*** Opening of Data ***
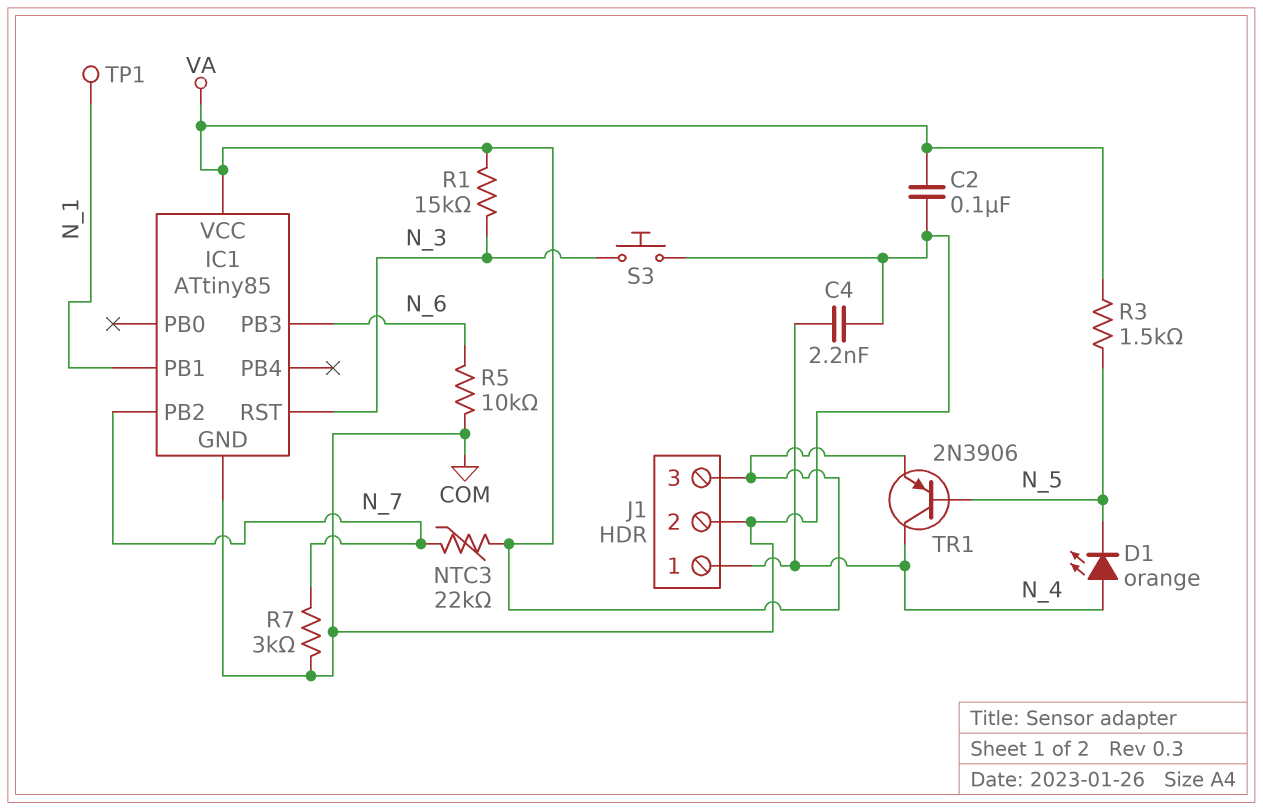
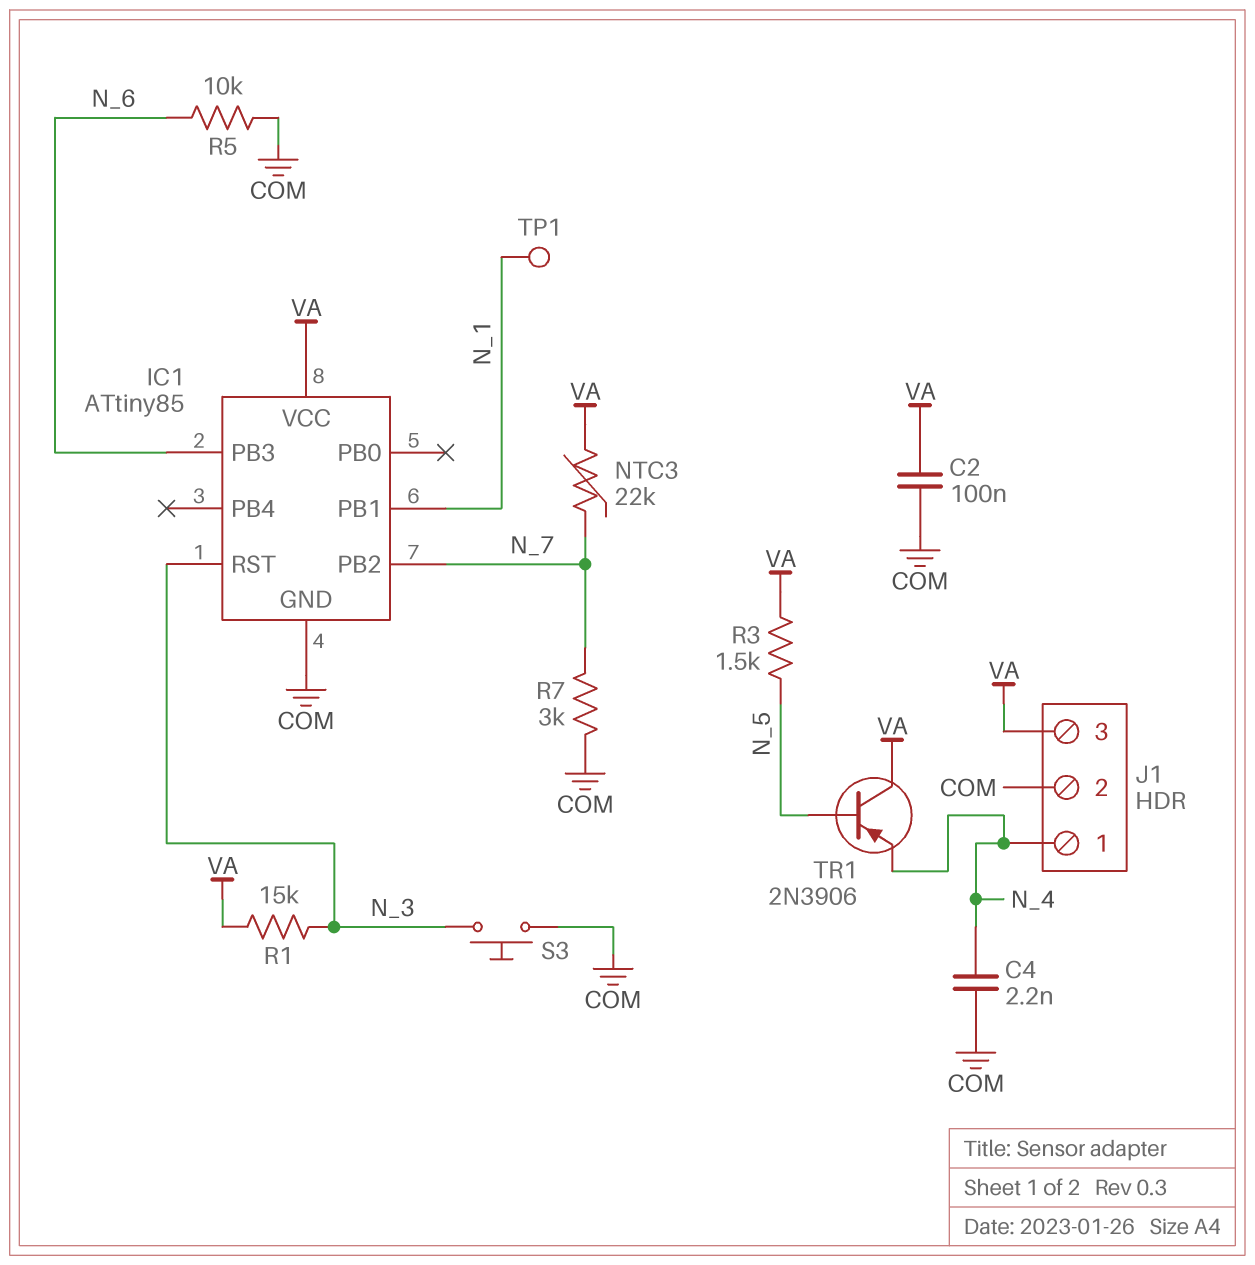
D1: LED orange (A N_4, K N_5) -> none
TR1: PNP 2N3906 (B N_5, C N_4, E VA) -> PNP 2N3906 (B N_5, C VA, E N_4)

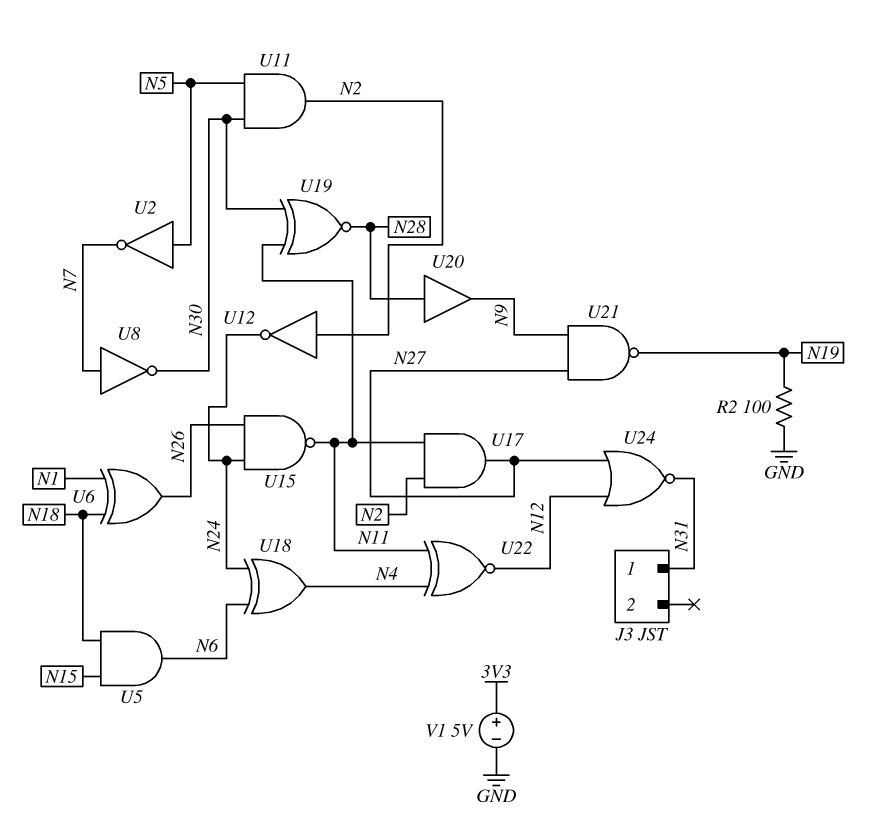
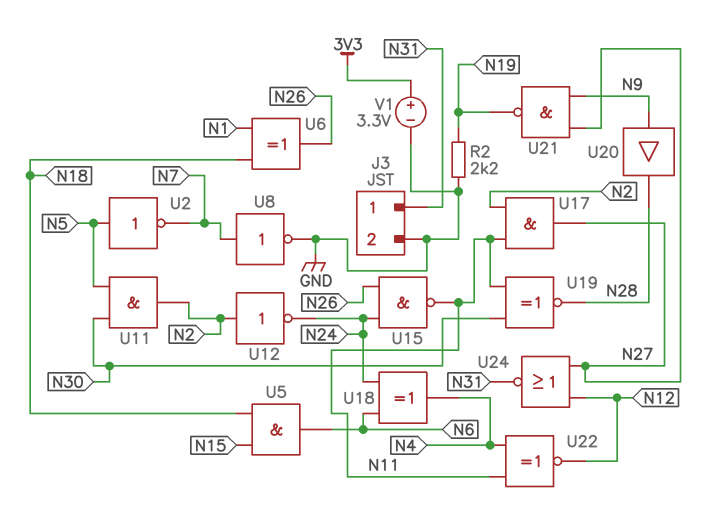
J3 pin 2: none -> GND
R2: 100 (GND, N19) -> 2.2k (GND, N19)
U8: NOT (in N7, out N30) -> NOT (in N7, out GND)
U20: buffer (in N28, out N9) -> buffer (in N9, out N28)
V1: 5V (plus 3V3, minus GND) -> 3.3V (plus 3V3, minus GND)

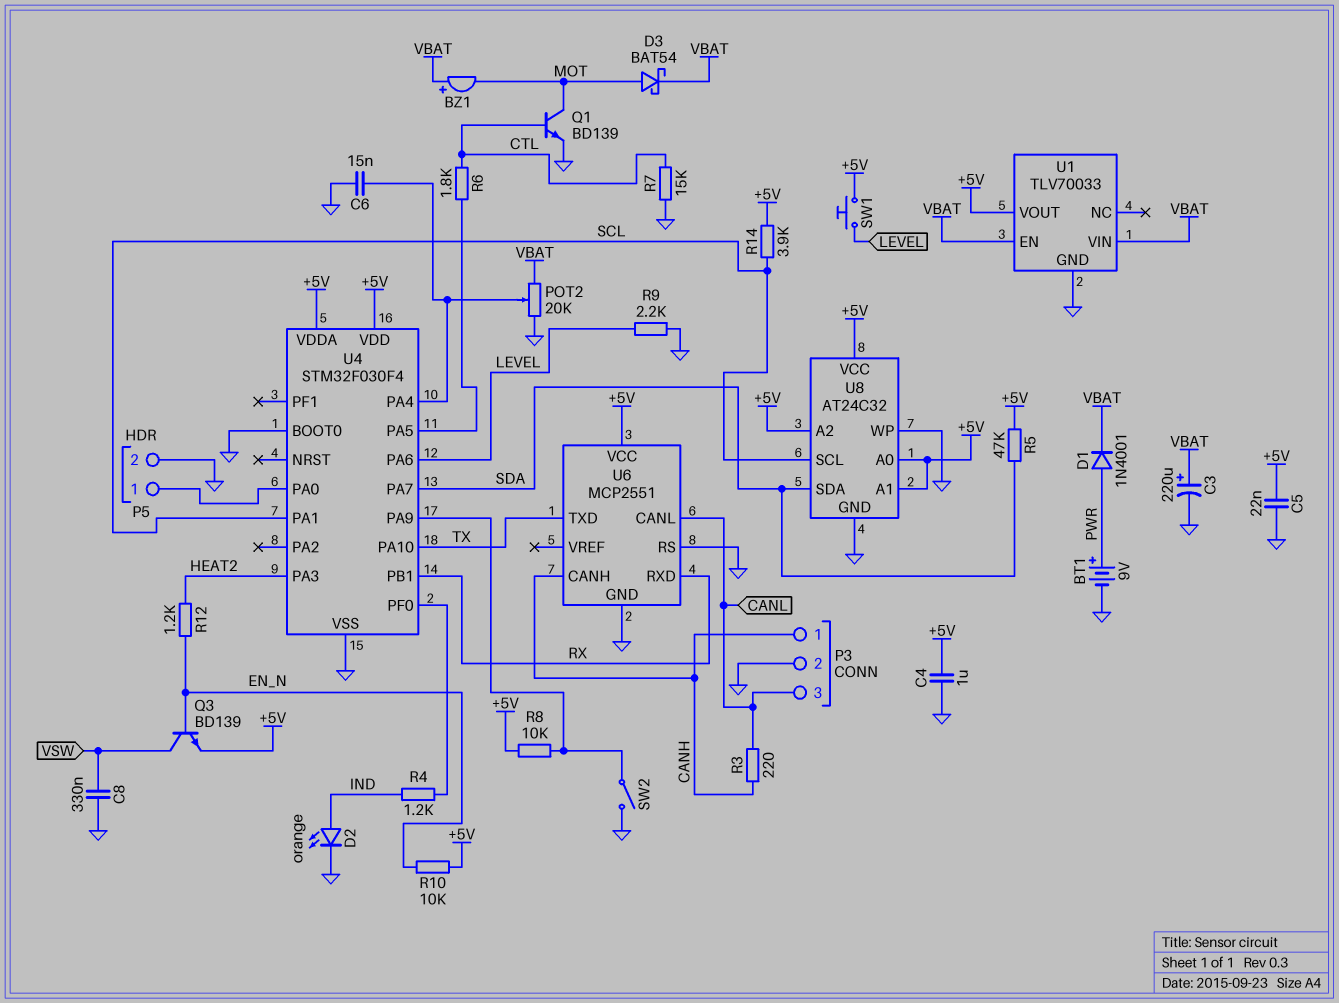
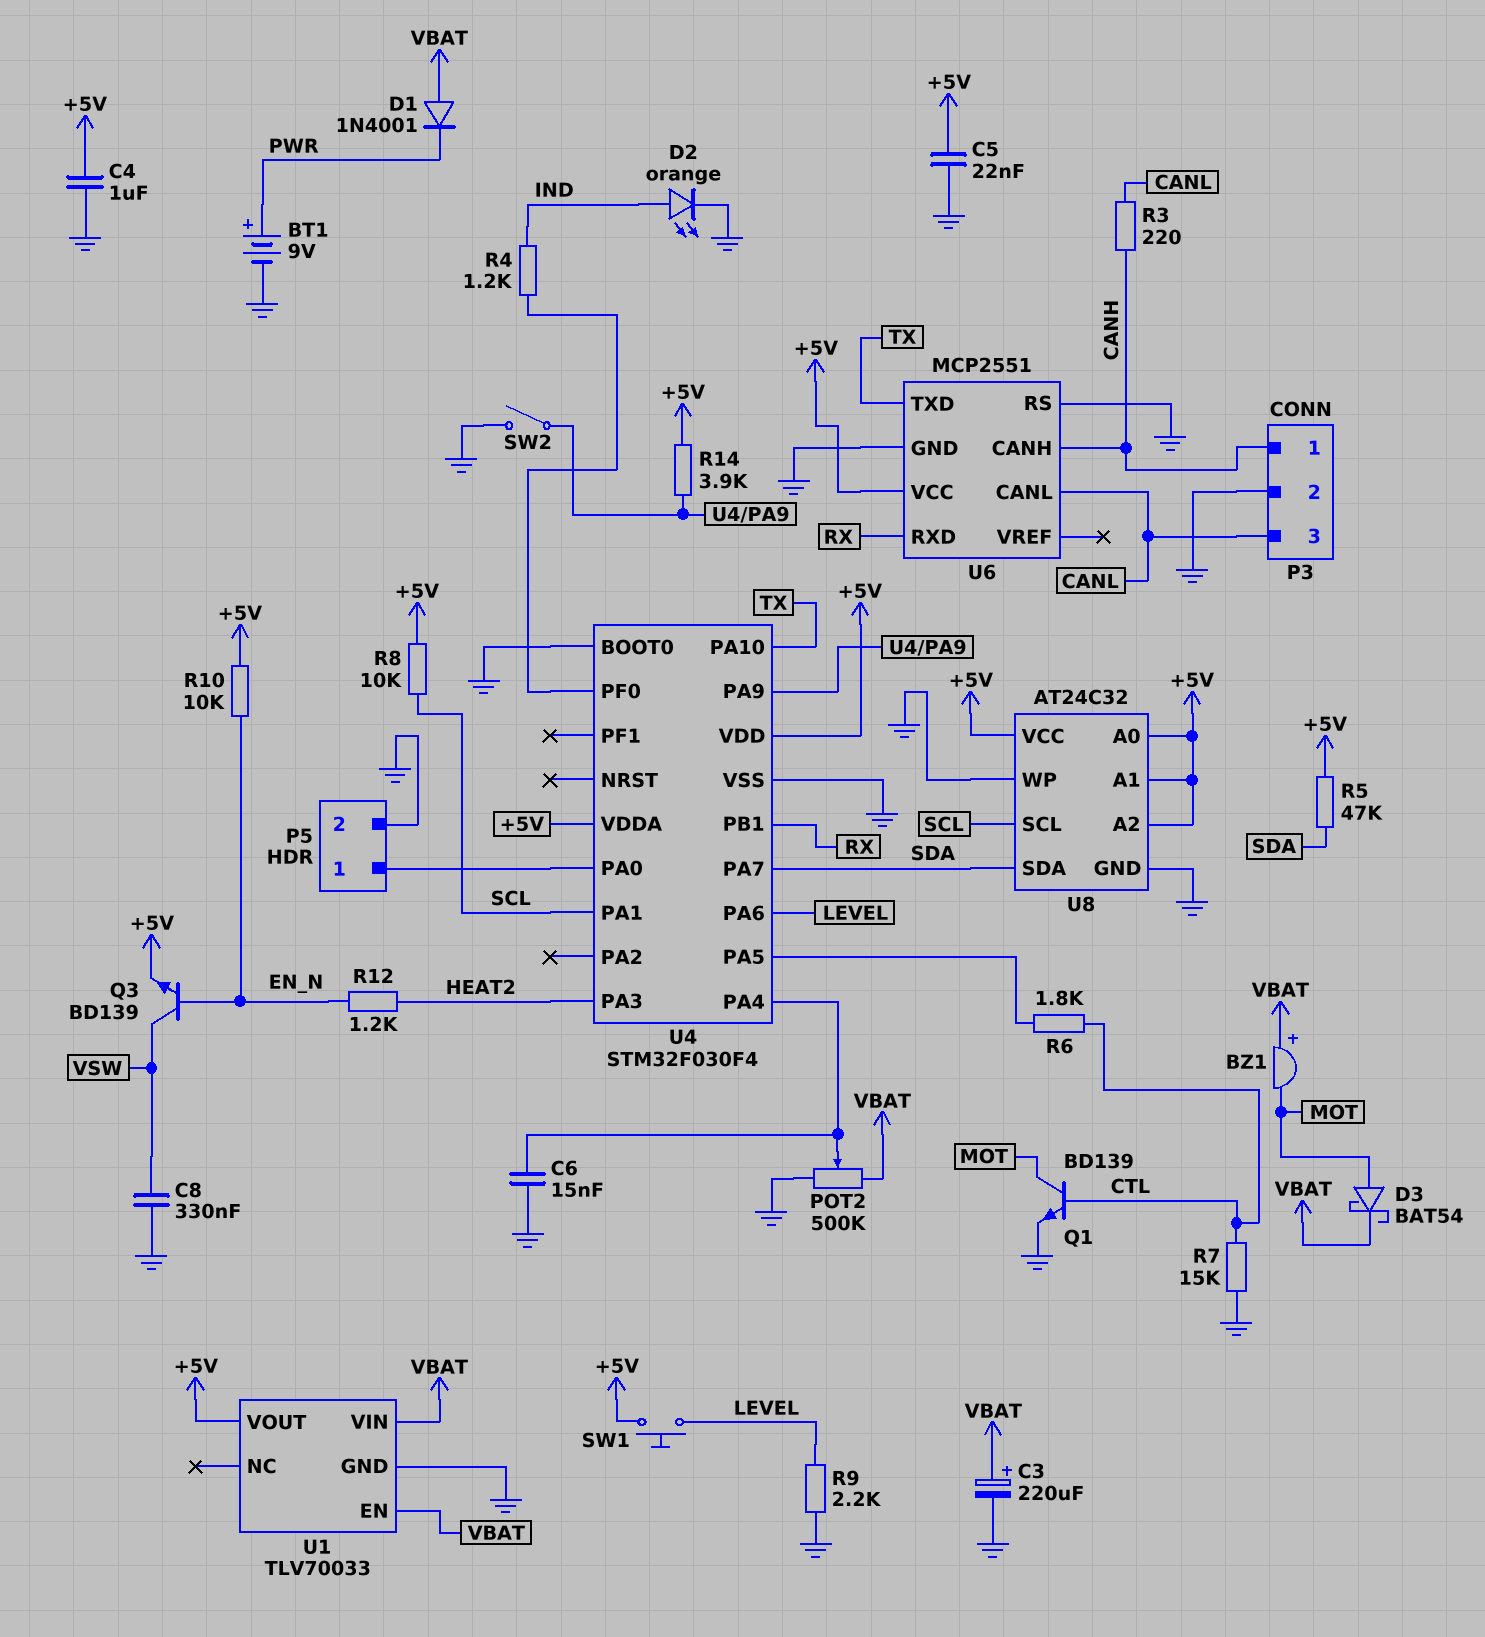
D1: diode 1N4001 (A PWR, K VBAT) -> diode 1N4001 (A VBAT, K PWR)
POT2: 20k (GND, VBAT, wiper U4/PA4) -> 500k (GND, VBAT, wiper U4/PA4)
R8: 10k (+5V, U4/PA9) -> 10k (+5V, SCL)
R14: 3.9k (+5V, SCL) -> 3.9k (+5V, U4/PA9)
*** Close of Data ***
To do: Working from the entries above, find every line in which the word "none" occurs and copy it.

Answer box:
D1: LED orange (A N_4, K N_5) -> none
J3 pin 2: none -> GND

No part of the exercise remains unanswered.